**ACTION ITEM:**
The reply should contain all the data below, repeated exactly, and none of the images.

+--

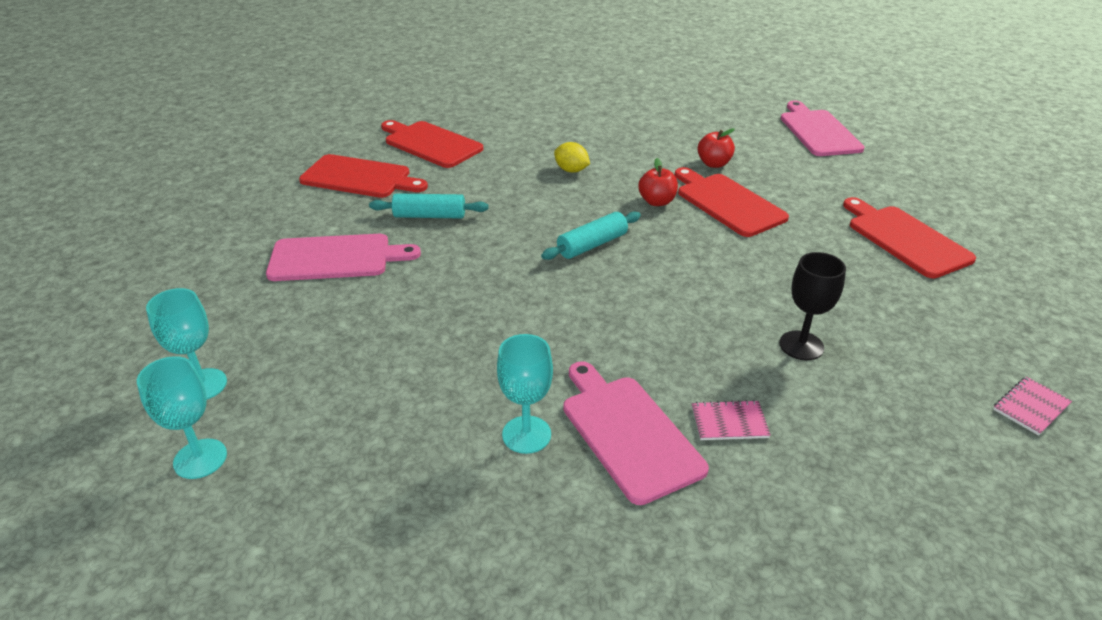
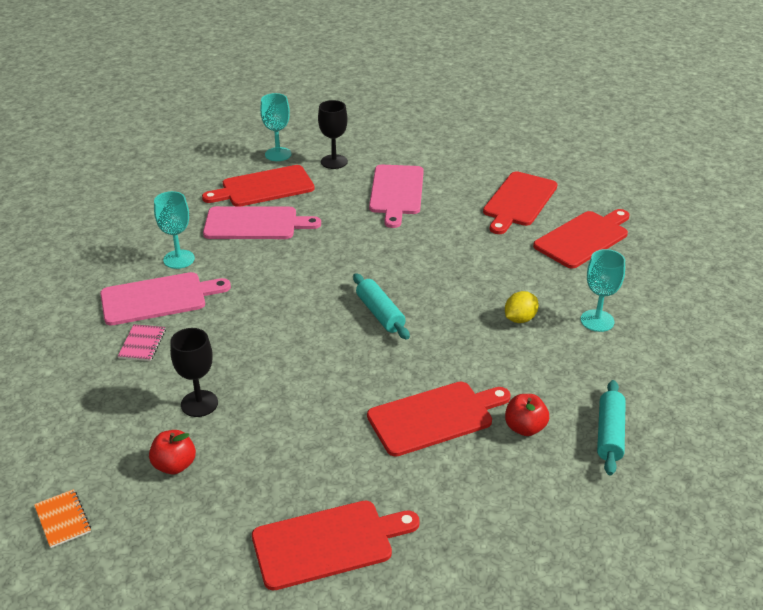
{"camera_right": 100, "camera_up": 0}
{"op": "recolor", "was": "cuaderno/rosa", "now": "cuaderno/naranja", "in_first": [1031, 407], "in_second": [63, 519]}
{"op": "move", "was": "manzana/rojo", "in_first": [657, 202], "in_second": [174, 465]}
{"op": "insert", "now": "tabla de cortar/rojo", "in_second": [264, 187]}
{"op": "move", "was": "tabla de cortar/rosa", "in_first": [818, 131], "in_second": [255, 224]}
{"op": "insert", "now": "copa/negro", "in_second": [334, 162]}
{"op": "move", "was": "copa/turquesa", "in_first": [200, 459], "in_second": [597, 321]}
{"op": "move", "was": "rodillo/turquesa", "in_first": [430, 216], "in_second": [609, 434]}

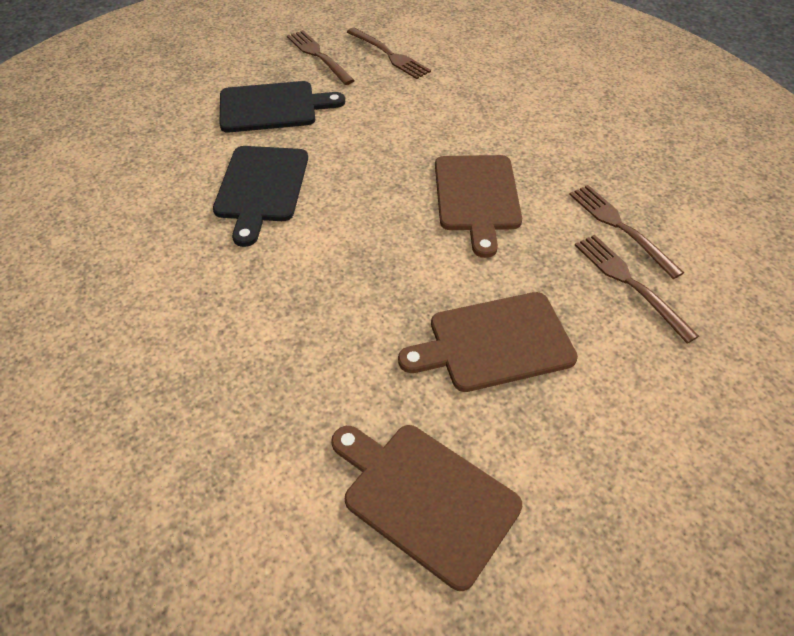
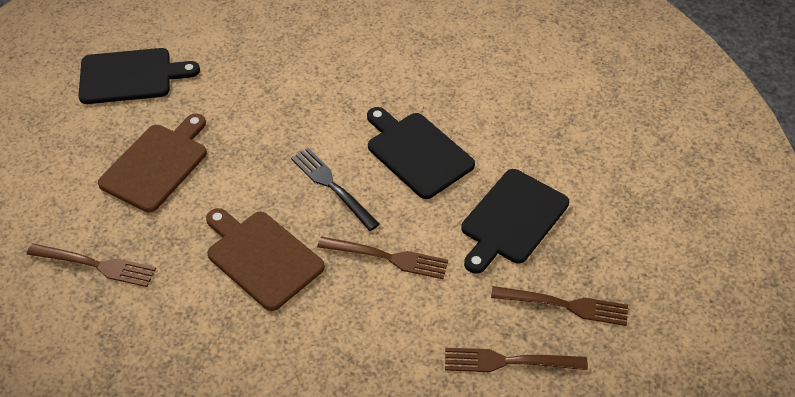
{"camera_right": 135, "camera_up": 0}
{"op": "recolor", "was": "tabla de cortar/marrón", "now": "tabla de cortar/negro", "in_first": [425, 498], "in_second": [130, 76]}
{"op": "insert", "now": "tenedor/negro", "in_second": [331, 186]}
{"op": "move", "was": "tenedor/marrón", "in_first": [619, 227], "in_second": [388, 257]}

+--

**WRITTEN ANSWER:**
{"camera_right": 100, "camera_up": 0}
{"op": "recolor", "was": "cuaderno/rosa", "now": "cuaderno/naranja", "in_first": [1031, 407], "in_second": [63, 519]}
{"op": "move", "was": "manzana/rojo", "in_first": [657, 202], "in_second": [174, 465]}
{"op": "insert", "now": "tabla de cortar/rojo", "in_second": [264, 187]}
{"op": "move", "was": "tabla de cortar/rosa", "in_first": [818, 131], "in_second": [255, 224]}
{"op": "insert", "now": "copa/negro", "in_second": [334, 162]}
{"op": "move", "was": "copa/turquesa", "in_first": [200, 459], "in_second": [597, 321]}
{"op": "move", "was": "rodillo/turquesa", "in_first": [430, 216], "in_second": [609, 434]}

{"camera_right": 135, "camera_up": 0}
{"op": "recolor", "was": "tabla de cortar/marrón", "now": "tabla de cortar/negro", "in_first": [425, 498], "in_second": [130, 76]}
{"op": "insert", "now": "tenedor/negro", "in_second": [331, 186]}
{"op": "move", "was": "tenedor/marrón", "in_first": [619, 227], "in_second": [388, 257]}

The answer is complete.